**What the task requires:** Lines holding the word "camera" are the ones to copy from the data below.

[Object state comparisons]
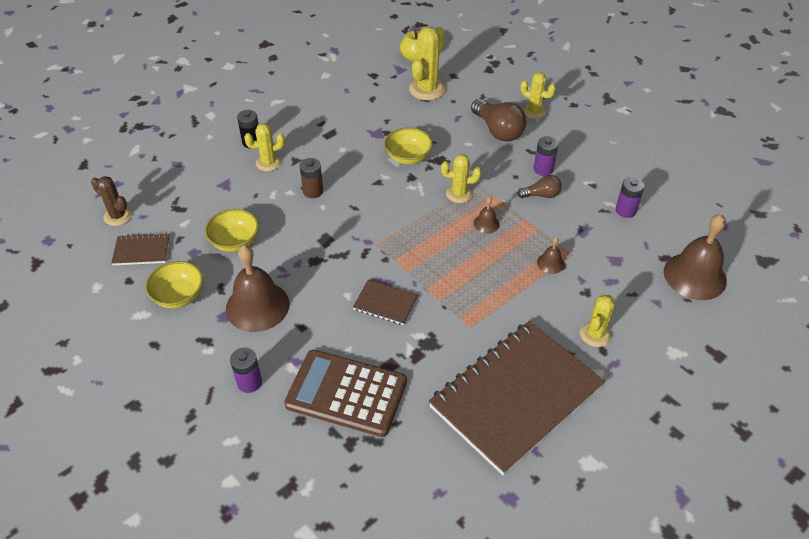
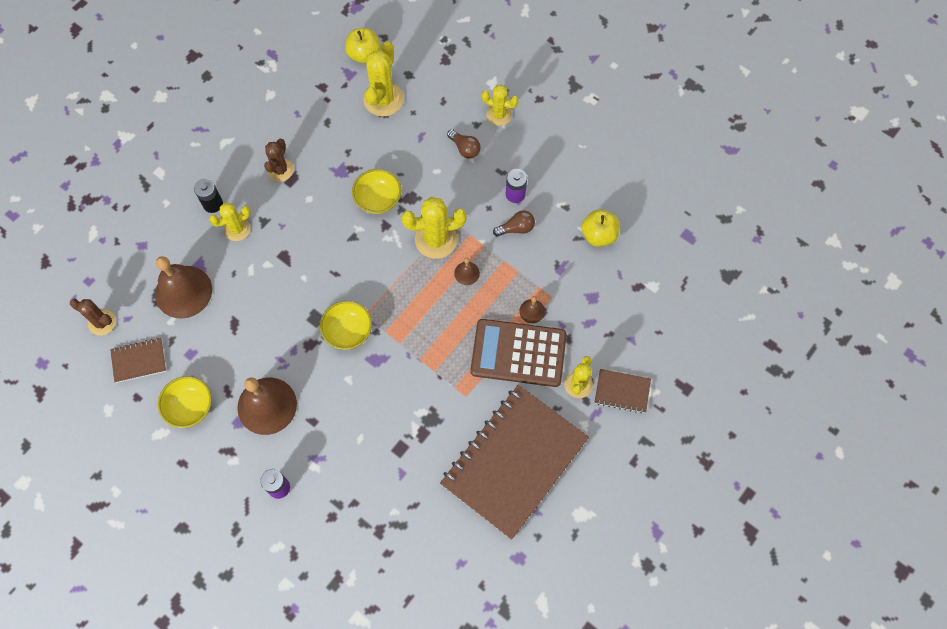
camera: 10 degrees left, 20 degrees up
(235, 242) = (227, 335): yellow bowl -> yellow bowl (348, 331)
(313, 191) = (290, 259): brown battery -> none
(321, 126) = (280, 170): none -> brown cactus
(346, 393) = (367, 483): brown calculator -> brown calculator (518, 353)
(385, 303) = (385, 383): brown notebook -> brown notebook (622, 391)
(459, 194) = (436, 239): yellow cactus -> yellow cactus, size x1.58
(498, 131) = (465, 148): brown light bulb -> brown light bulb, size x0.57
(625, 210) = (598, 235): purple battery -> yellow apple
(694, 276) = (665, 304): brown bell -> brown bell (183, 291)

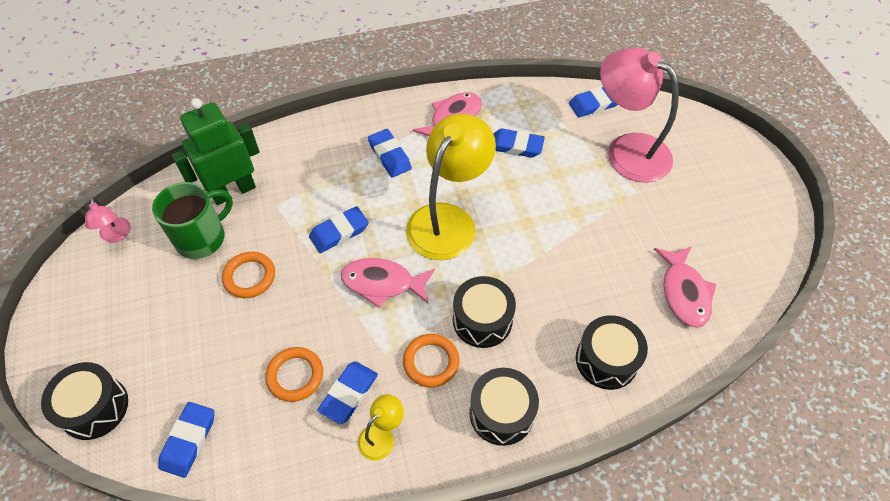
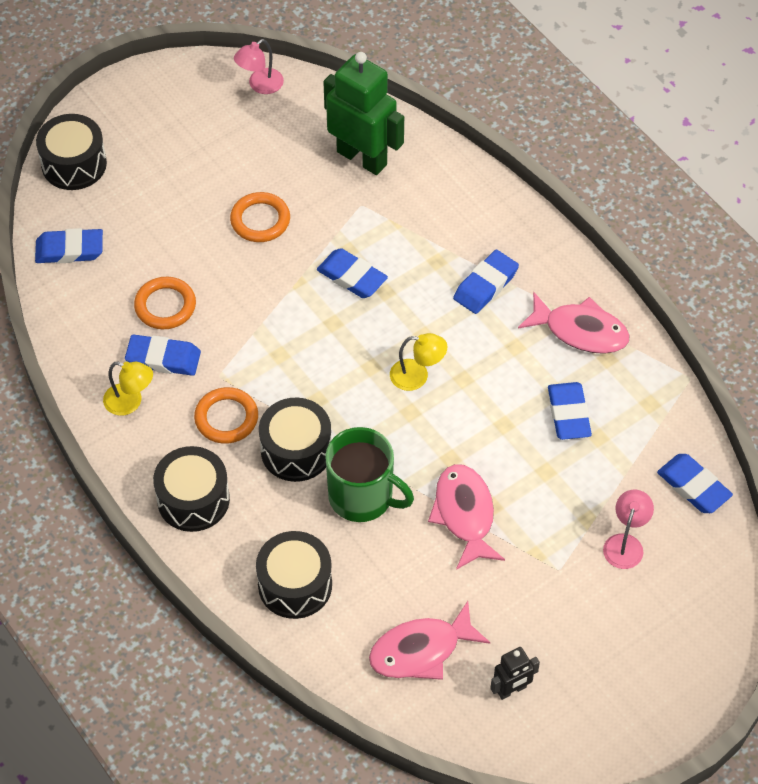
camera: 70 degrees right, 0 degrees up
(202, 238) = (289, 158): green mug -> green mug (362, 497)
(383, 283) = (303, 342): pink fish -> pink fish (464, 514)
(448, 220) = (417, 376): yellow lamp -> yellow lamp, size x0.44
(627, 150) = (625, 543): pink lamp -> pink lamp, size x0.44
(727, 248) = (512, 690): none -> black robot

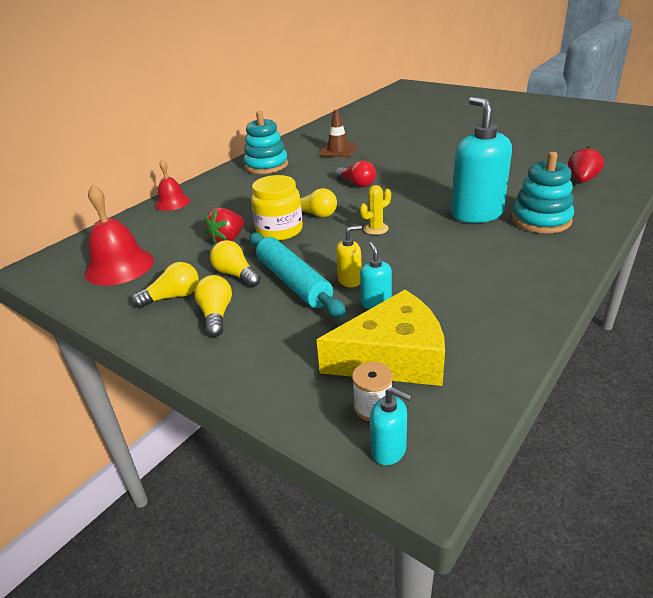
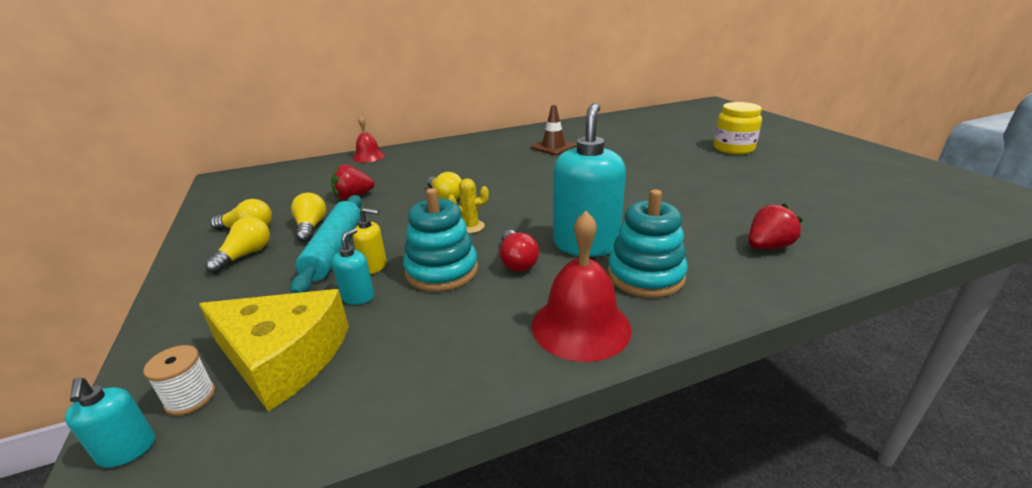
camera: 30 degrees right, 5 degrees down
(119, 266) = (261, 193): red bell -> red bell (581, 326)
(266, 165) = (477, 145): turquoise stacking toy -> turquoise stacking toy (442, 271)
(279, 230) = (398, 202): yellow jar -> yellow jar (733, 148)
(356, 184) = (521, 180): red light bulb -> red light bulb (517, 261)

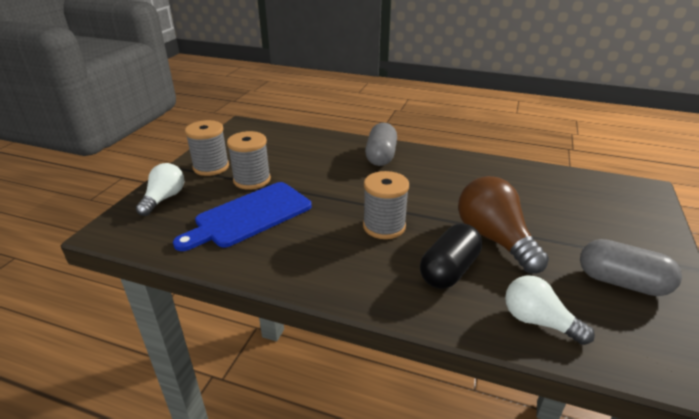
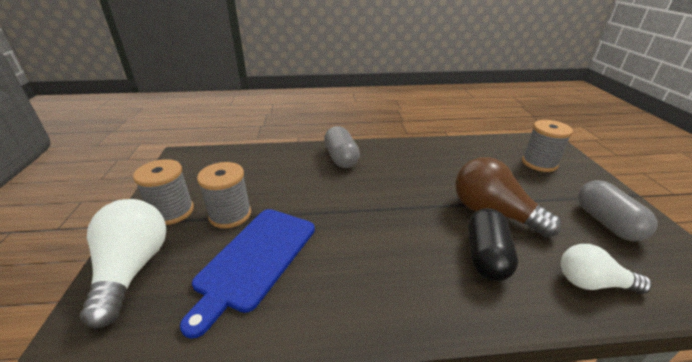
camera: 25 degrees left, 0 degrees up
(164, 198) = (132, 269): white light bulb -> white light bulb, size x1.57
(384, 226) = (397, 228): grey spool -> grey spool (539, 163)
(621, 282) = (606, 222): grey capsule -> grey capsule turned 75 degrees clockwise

--

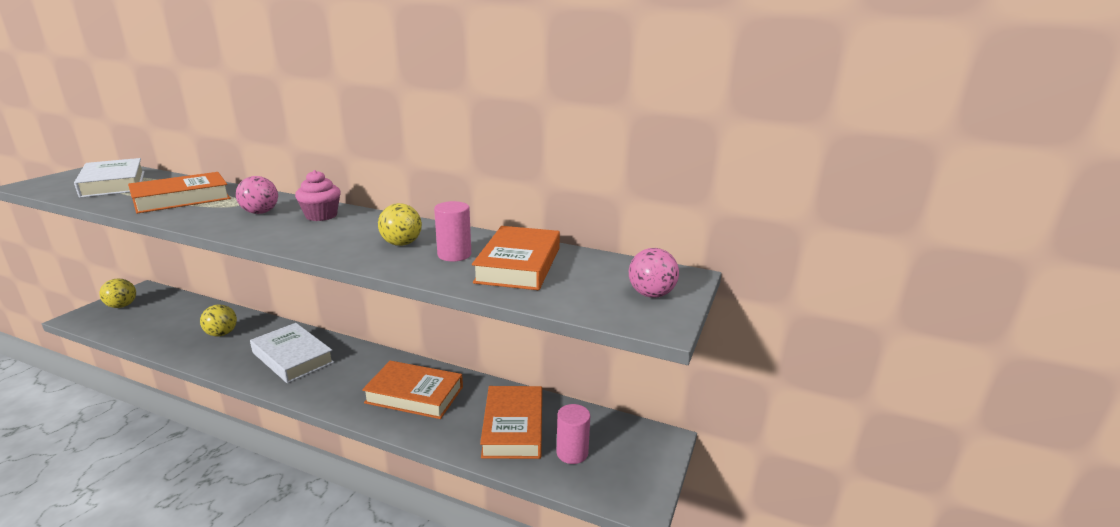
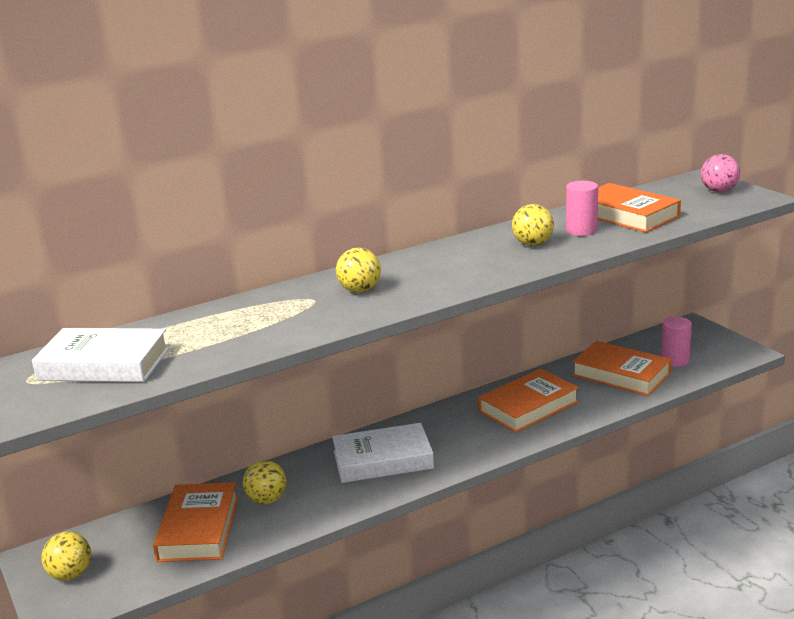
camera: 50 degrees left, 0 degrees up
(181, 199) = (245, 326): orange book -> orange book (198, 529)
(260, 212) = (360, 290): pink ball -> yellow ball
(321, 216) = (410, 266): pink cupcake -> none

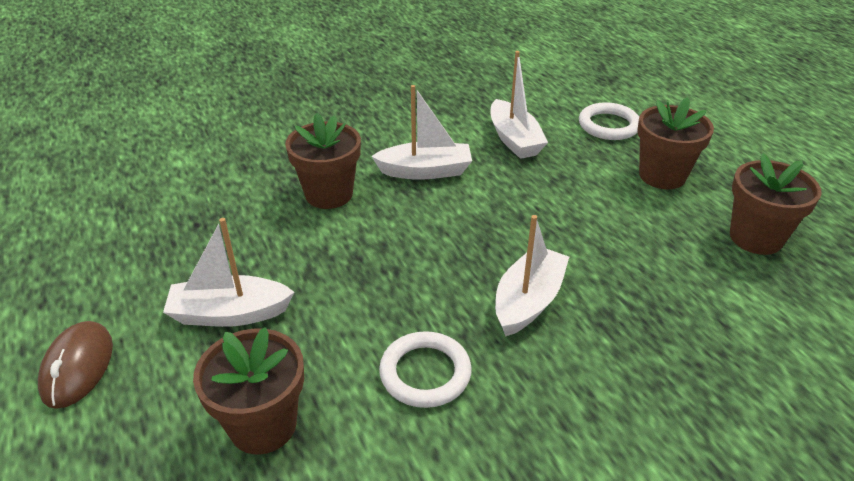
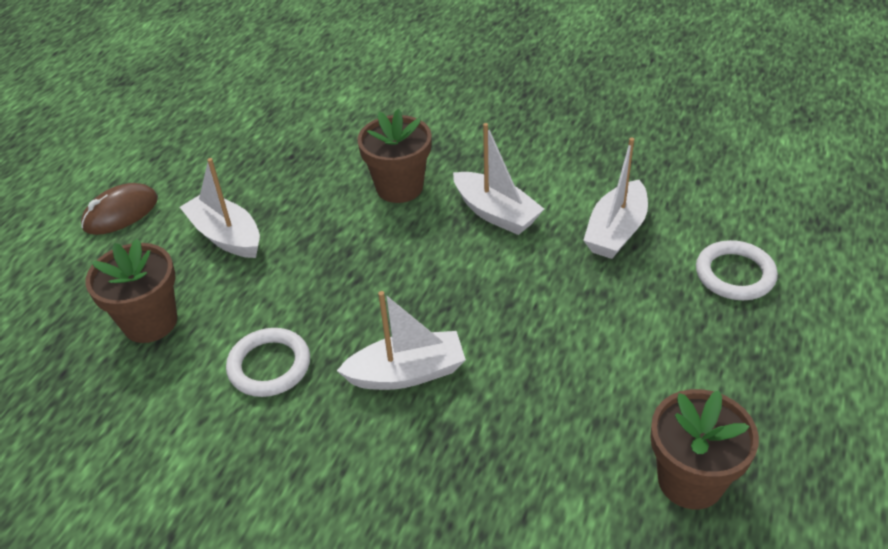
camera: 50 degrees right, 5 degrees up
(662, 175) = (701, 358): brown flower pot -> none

**Output:**
camera: 10 degrees left, 20 degrees up
camera: 70 degrees right, 0 degrees up
camera: 30 degrees right, 5 degrees down
camera: 25 degrees left, 0 degrees up
camera: 50 degrees left, 0 degrees up
camera: 50 degrees right, 5 degrees up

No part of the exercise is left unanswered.